◆ What is being asked
In the entries below, find the line with "brown dumbbell [338,256,414,358]" and print exactly every line from there up to and including the line with "green spray bottle", with no other lines.
----
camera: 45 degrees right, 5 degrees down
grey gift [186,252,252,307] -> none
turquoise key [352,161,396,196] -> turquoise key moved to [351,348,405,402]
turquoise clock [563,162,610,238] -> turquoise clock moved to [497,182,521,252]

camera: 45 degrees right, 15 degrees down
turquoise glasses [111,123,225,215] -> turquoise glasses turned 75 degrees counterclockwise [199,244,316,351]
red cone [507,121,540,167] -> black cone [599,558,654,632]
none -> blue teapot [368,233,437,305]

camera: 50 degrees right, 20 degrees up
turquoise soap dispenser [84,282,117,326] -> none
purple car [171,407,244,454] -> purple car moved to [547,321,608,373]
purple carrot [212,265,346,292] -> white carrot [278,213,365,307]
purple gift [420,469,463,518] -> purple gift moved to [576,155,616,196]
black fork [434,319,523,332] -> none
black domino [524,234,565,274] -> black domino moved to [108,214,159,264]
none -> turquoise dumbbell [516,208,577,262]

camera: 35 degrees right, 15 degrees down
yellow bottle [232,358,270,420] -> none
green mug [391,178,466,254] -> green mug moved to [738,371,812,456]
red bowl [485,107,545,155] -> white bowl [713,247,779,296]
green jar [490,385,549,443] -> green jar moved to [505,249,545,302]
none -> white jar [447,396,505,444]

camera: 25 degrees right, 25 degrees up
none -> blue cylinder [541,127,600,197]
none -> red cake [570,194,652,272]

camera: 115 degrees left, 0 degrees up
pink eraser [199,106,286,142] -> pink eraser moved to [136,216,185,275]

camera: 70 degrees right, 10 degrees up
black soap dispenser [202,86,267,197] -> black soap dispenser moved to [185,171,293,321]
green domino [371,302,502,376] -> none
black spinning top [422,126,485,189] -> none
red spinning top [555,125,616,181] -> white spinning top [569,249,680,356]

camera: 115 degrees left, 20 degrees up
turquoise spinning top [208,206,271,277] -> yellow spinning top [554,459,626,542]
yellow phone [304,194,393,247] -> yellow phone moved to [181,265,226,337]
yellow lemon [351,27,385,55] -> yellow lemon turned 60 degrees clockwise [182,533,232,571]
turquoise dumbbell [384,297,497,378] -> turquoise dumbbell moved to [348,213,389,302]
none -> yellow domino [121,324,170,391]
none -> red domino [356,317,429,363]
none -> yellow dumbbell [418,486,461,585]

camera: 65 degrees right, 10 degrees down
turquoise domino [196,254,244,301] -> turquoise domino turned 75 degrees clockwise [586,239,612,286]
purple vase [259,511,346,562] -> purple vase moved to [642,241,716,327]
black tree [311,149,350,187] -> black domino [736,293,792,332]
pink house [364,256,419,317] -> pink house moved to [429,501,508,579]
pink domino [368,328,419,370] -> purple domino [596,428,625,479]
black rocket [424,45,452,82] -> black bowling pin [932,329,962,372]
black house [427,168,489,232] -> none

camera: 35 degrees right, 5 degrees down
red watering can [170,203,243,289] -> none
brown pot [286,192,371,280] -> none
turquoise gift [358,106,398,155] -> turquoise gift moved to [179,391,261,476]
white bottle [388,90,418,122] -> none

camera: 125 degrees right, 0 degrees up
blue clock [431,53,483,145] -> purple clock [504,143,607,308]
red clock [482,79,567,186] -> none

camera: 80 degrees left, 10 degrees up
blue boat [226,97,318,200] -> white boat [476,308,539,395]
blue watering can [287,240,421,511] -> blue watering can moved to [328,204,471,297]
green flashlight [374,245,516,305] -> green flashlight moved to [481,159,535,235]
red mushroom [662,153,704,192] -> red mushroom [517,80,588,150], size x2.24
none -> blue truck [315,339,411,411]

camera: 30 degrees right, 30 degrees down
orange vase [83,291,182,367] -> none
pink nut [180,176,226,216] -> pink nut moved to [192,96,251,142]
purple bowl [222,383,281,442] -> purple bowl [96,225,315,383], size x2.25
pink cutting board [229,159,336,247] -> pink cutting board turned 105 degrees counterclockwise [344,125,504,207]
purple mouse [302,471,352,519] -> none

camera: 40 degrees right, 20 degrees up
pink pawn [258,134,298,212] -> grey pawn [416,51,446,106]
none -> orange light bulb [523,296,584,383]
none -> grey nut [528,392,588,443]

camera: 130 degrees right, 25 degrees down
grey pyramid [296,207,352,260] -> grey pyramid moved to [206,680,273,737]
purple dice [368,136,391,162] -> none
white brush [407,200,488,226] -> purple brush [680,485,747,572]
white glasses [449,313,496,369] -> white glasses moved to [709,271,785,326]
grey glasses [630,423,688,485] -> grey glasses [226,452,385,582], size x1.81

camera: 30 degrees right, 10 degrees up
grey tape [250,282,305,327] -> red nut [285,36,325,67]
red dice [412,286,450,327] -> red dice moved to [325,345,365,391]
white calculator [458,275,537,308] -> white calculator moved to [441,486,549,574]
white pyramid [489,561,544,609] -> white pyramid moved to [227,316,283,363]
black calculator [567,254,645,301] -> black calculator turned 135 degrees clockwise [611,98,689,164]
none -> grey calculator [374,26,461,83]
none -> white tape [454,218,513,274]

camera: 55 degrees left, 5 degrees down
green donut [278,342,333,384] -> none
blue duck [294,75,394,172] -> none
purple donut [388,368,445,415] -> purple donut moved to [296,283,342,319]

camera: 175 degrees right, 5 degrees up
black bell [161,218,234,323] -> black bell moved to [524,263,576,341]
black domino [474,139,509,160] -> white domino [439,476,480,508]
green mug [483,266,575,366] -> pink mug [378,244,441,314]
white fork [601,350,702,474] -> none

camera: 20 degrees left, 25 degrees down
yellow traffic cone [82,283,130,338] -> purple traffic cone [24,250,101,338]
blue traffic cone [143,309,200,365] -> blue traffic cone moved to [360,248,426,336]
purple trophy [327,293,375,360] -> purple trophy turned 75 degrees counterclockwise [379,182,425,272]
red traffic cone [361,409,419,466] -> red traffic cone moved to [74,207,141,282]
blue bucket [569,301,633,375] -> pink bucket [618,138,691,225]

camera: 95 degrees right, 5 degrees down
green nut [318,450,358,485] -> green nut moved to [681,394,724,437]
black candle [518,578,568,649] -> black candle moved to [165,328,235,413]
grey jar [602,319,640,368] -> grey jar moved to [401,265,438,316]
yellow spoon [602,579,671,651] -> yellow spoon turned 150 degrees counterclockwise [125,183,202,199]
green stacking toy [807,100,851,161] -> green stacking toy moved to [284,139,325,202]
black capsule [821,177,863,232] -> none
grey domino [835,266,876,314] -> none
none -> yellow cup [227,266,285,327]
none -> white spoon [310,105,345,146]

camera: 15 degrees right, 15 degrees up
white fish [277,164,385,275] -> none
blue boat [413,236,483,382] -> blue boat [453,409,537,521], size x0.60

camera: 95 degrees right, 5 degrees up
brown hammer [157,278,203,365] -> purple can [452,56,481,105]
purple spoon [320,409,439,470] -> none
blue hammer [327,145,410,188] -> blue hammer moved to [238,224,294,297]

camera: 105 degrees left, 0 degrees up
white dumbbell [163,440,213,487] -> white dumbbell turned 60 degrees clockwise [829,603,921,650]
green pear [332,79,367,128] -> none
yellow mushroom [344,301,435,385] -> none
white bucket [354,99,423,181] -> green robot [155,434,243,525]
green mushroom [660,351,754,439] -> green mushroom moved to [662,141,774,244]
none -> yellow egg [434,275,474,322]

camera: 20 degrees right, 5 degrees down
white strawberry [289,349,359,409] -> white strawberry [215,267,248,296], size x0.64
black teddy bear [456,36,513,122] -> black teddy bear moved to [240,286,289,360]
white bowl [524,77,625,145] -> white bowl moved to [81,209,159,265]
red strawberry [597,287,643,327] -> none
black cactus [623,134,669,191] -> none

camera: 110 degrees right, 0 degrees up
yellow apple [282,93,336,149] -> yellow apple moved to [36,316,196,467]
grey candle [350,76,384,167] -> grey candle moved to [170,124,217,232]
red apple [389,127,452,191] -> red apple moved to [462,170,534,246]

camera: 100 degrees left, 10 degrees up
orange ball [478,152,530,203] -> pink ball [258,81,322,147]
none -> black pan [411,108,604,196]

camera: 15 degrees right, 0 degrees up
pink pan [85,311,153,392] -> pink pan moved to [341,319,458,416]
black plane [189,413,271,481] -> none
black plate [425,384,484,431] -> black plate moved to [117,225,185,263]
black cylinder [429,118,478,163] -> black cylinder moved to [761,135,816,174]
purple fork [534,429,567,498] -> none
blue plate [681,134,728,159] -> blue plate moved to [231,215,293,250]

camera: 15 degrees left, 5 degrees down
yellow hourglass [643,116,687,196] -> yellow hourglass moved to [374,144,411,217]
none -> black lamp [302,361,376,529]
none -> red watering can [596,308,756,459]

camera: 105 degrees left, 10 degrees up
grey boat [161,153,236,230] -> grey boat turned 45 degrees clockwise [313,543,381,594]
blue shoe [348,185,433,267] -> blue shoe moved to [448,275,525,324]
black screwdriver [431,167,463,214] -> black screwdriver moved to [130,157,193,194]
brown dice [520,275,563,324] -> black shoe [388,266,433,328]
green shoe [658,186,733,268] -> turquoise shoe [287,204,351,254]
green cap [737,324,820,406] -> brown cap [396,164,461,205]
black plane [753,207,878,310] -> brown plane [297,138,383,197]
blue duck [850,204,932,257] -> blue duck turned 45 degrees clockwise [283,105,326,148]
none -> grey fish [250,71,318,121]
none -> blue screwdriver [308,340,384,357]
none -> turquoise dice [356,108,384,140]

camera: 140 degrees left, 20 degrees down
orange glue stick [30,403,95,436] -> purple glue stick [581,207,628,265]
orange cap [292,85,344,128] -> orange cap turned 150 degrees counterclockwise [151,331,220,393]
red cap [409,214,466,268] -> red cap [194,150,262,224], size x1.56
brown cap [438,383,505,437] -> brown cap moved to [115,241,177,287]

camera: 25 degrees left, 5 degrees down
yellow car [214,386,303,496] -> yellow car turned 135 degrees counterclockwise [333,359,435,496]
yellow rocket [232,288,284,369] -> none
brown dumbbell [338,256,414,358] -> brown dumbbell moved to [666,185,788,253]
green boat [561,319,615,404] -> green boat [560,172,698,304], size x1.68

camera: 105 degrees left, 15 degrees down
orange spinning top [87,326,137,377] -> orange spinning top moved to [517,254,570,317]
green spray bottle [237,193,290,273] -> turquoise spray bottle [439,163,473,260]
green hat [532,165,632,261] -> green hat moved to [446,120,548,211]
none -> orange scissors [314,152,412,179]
----
◆ Exercise response
brown dumbbell [338,256,414,358] -> brown dumbbell moved to [666,185,788,253]
green boat [561,319,615,404] -> green boat [560,172,698,304], size x1.68

camera: 105 degrees left, 15 degrees down
orange spinning top [87,326,137,377] -> orange spinning top moved to [517,254,570,317]
green spray bottle [237,193,290,273] -> turquoise spray bottle [439,163,473,260]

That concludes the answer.